Pictures do not belong in the copy; retype the records below exactly.
EXERCISE DATA: Begin
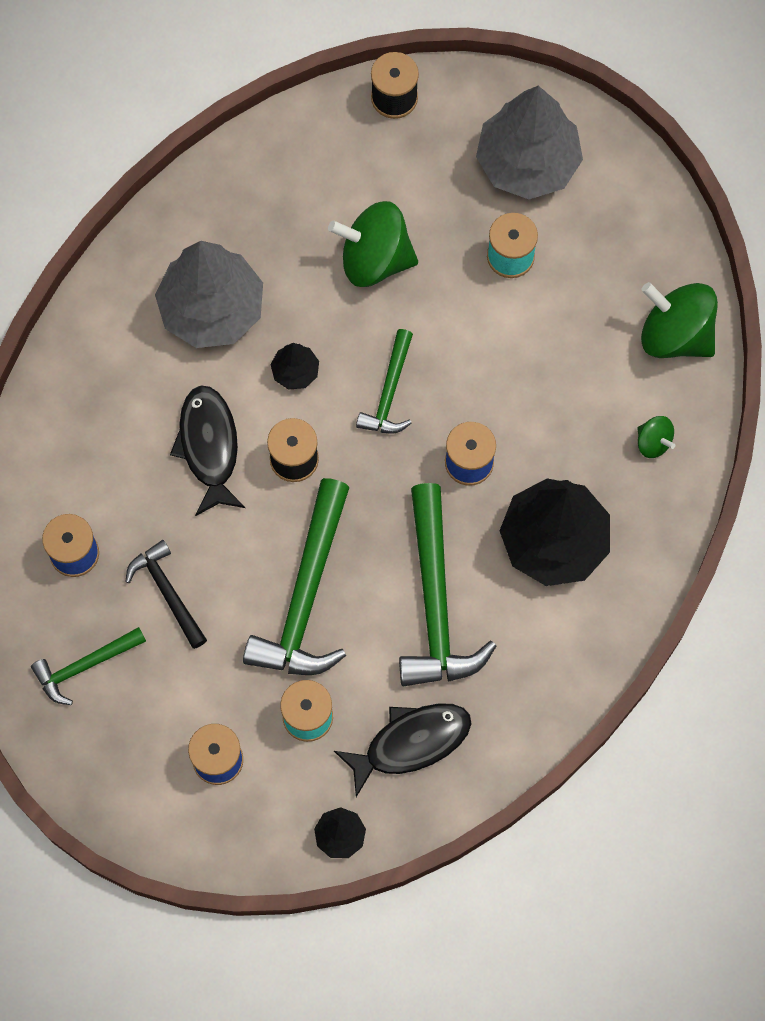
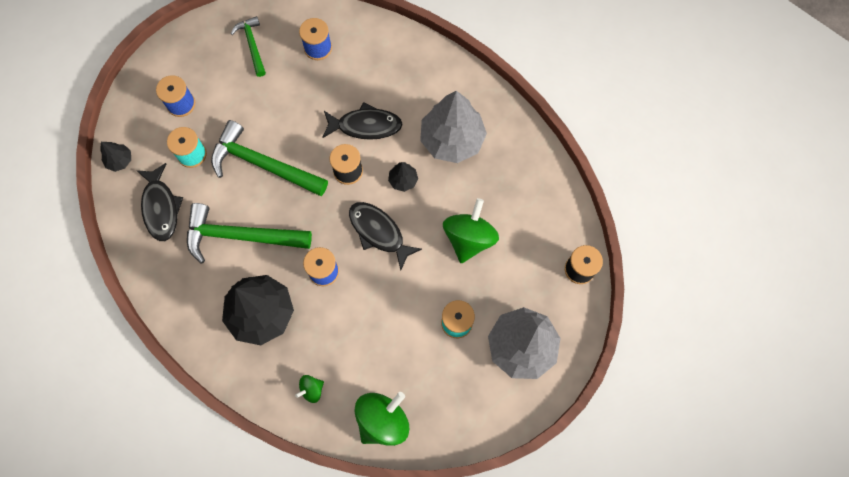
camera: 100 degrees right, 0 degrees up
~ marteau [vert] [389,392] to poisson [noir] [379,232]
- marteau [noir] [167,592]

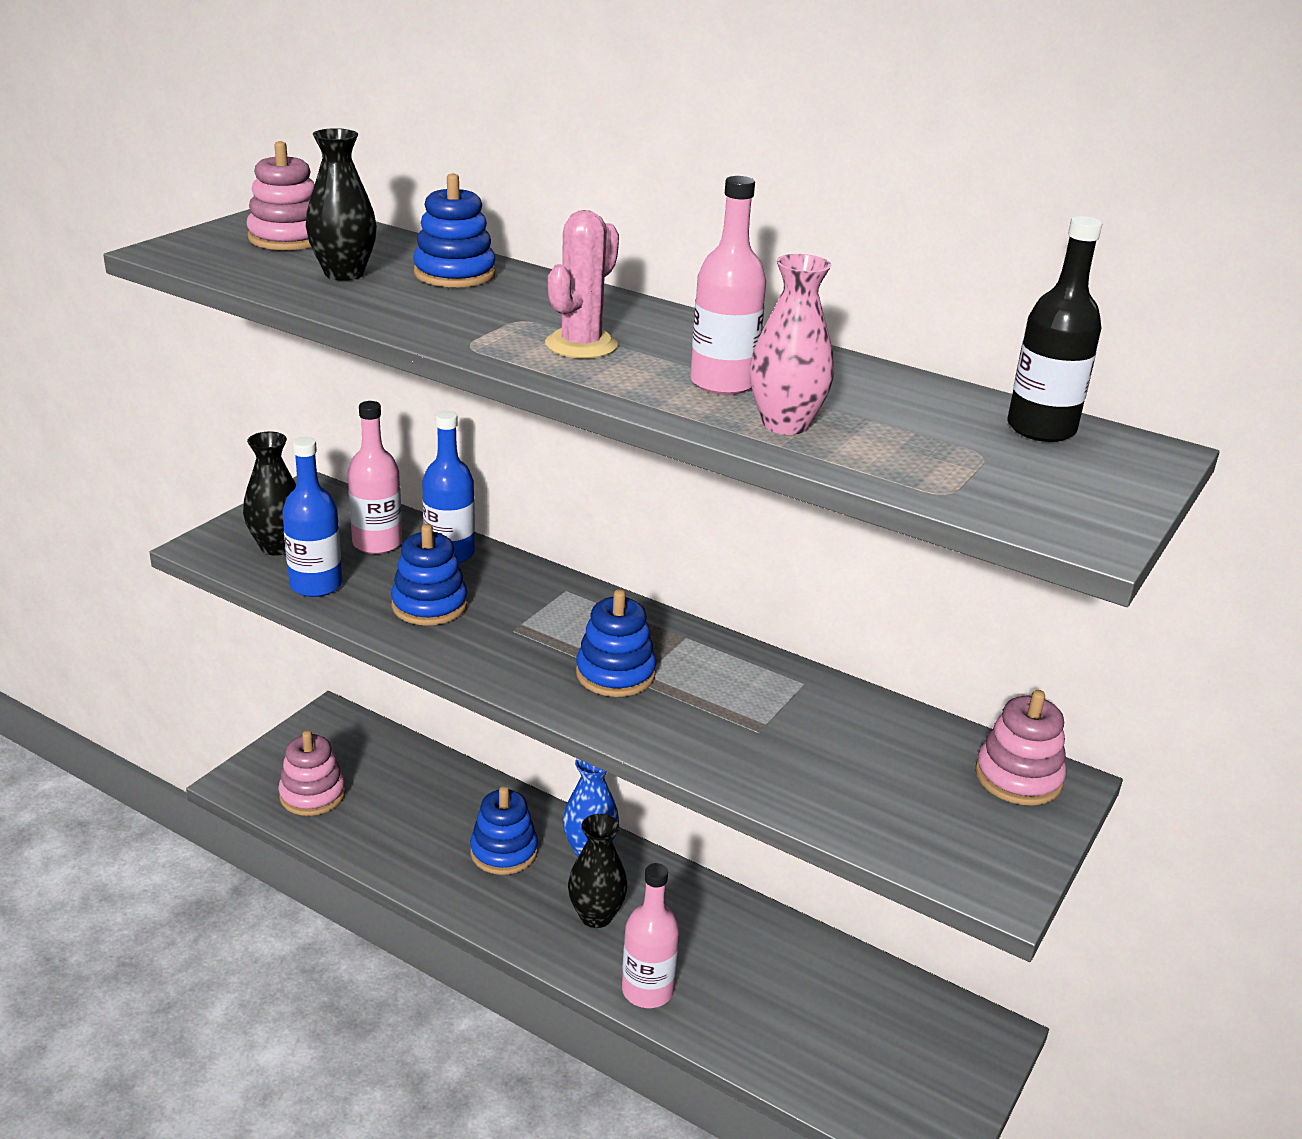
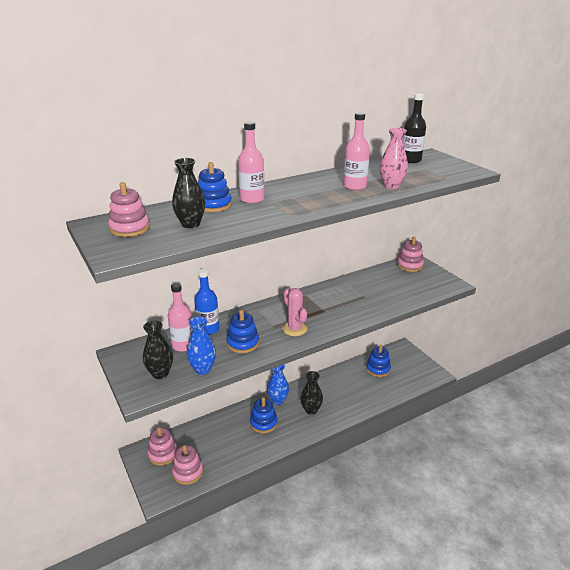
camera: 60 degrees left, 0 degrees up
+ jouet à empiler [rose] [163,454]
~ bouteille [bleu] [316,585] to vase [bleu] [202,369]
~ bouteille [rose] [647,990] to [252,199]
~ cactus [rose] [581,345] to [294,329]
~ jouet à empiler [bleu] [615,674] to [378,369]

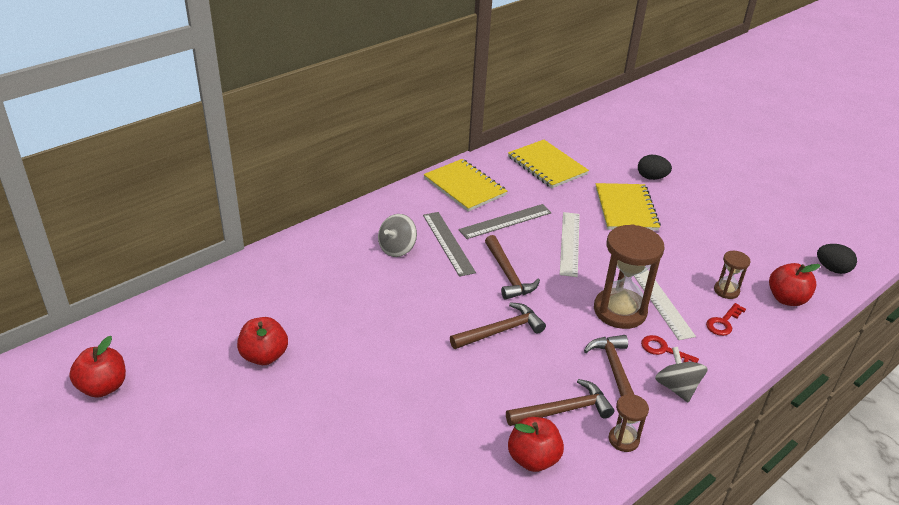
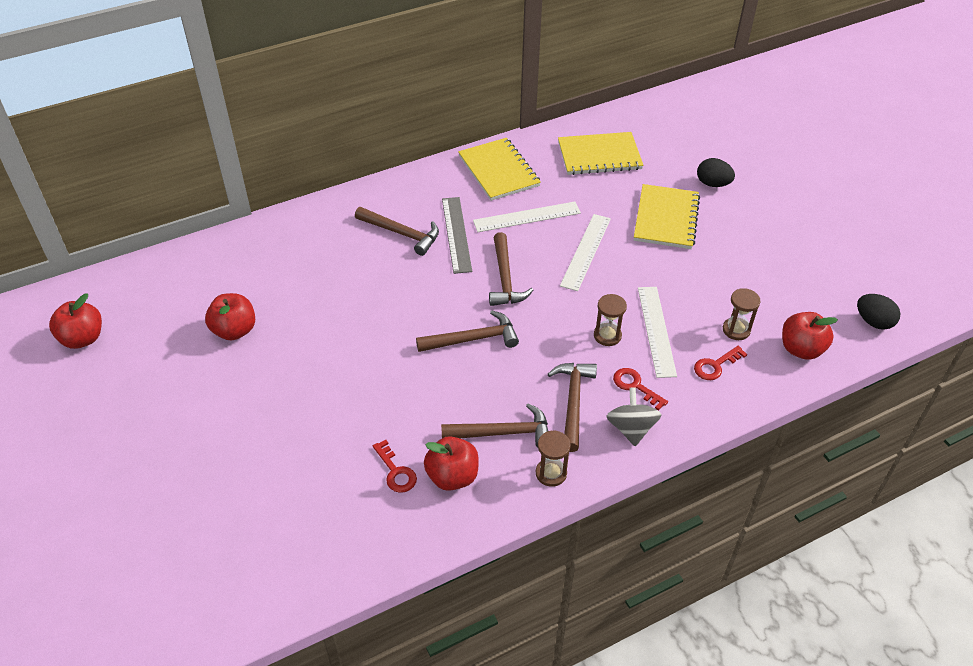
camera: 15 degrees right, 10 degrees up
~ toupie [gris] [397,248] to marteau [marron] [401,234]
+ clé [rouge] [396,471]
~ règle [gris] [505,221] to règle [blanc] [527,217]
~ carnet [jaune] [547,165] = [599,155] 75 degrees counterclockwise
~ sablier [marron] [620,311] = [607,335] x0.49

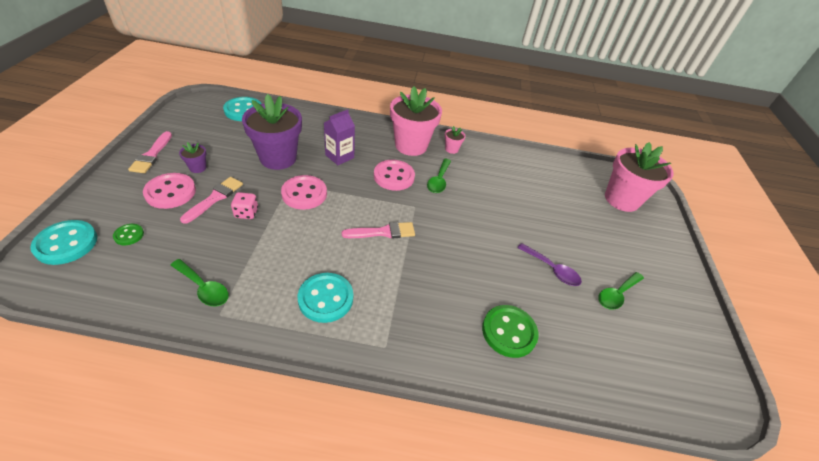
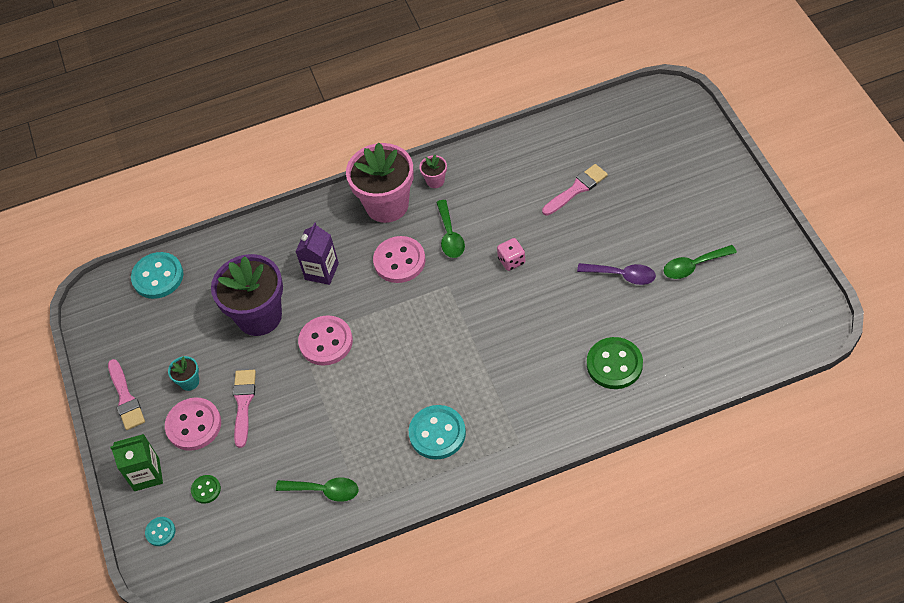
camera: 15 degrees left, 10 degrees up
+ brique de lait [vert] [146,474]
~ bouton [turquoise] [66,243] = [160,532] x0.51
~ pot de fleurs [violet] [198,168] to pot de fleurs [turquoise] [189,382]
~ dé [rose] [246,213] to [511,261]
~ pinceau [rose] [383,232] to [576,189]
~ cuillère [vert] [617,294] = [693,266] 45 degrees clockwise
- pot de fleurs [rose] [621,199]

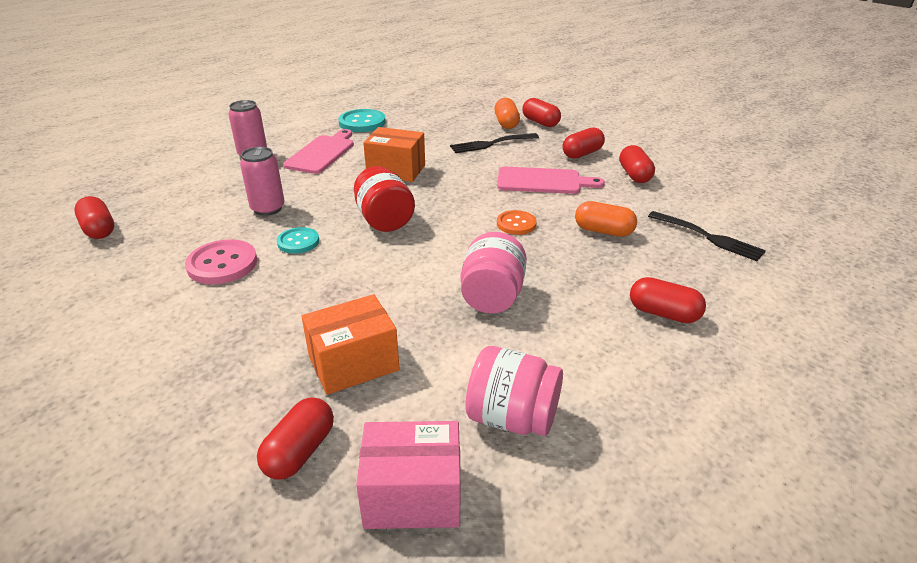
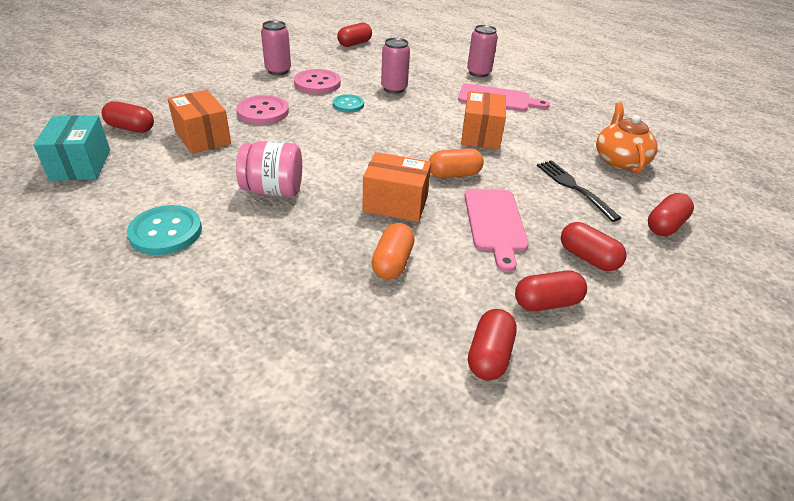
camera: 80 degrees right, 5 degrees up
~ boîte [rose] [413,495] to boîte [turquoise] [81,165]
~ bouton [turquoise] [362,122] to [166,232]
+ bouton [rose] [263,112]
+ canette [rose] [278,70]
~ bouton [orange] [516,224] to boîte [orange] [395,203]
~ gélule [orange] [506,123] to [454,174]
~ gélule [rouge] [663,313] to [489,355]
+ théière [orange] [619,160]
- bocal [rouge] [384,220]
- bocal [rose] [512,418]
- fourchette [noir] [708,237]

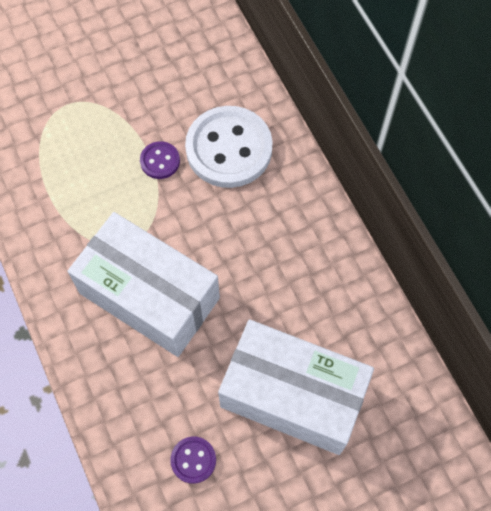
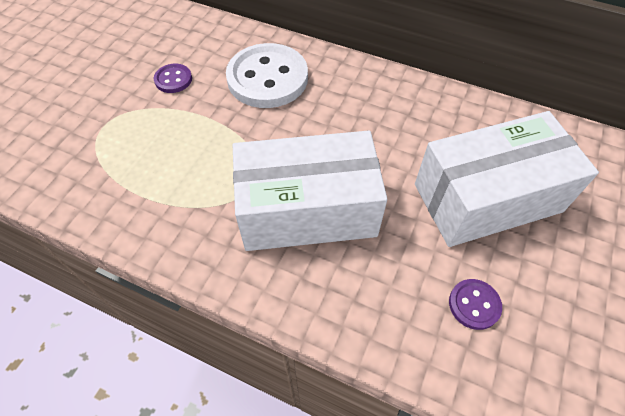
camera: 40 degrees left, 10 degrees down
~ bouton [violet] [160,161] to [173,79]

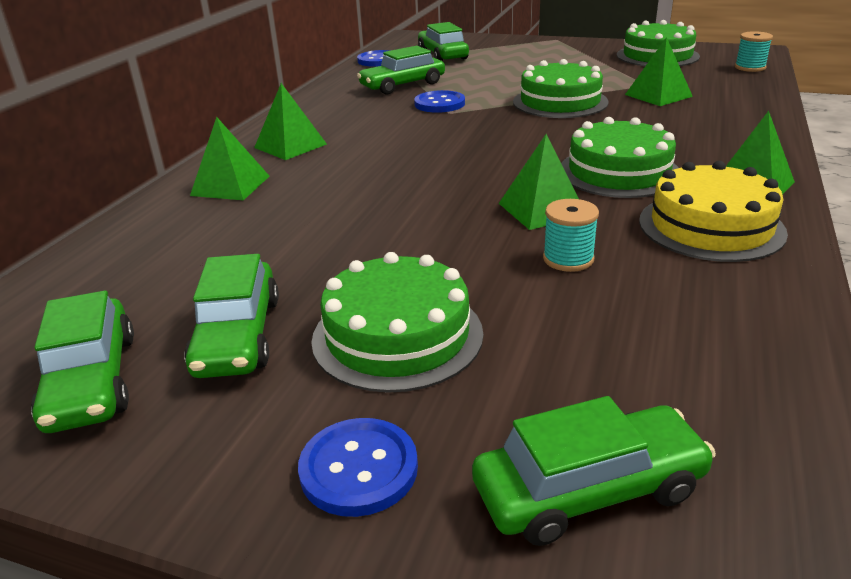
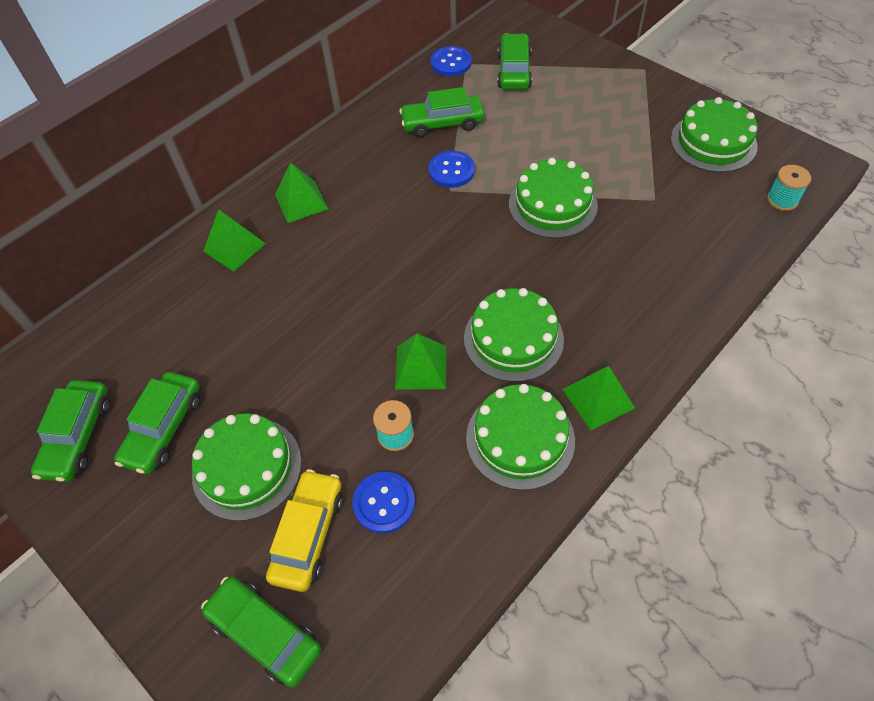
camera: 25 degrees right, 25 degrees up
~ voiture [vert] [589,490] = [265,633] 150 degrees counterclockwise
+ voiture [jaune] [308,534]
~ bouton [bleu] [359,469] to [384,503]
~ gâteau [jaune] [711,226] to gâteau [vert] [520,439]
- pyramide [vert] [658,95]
EXERCISE DATA: End
→ PROBLEM SOLUTION
camera: 100 degrees right, 0 degrees up
~ marteau [vert] [389,392] to poisson [noir] [379,232]
- marteau [noir] [167,592]

camera: 60 degrees left, 0 degrees up
+ jouet à empiler [rose] [163,454]
~ bouteille [bleu] [316,585] to vase [bleu] [202,369]
~ bouteille [rose] [647,990] to [252,199]
~ cactus [rose] [581,345] to [294,329]
~ jouet à empiler [bleu] [615,674] to [378,369]

camera: 15 degrees right, 10 degrees up
~ toupie [gris] [397,248] to marteau [marron] [401,234]
+ clé [rouge] [396,471]
~ règle [gris] [505,221] to règle [blanc] [527,217]
~ carnet [jaune] [547,165] = [599,155] 75 degrees counterclockwise
~ sablier [marron] [620,311] = [607,335] x0.49

camera: 15 degrees left, 10 degrees up
+ brique de lait [vert] [146,474]
~ bouton [turquoise] [66,243] = [160,532] x0.51
~ pot de fleurs [violet] [198,168] to pot de fleurs [turquoise] [189,382]
~ dé [rose] [246,213] to [511,261]
~ pinceau [rose] [383,232] to [576,189]
~ cuillère [vert] [617,294] = [693,266] 45 degrees clockwise
- pot de fleurs [rose] [621,199]

camera: 80 degrees right, 5 degrees up
~ boîte [rose] [413,495] to boîte [turquoise] [81,165]
~ bouton [turquoise] [362,122] to [166,232]
+ bouton [rose] [263,112]
+ canette [rose] [278,70]
~ bouton [orange] [516,224] to boîte [orange] [395,203]
~ gélule [orange] [506,123] to [454,174]
~ gélule [rouge] [663,313] to [489,355]
+ théière [orange] [619,160]
- bocal [rouge] [384,220]
- bocal [rose] [512,418]
- fourchette [noir] [708,237]

camera: 40 degrees left, 10 degrees down
~ bouton [violet] [160,161] to [173,79]

camera: 25 degrees right, 25 degrees up
~ voiture [vert] [589,490] = [265,633] 150 degrees counterclockwise
+ voiture [jaune] [308,534]
~ bouton [bleu] [359,469] to [384,503]
~ gâteau [jaune] [711,226] to gâteau [vert] [520,439]
- pyramide [vert] [658,95]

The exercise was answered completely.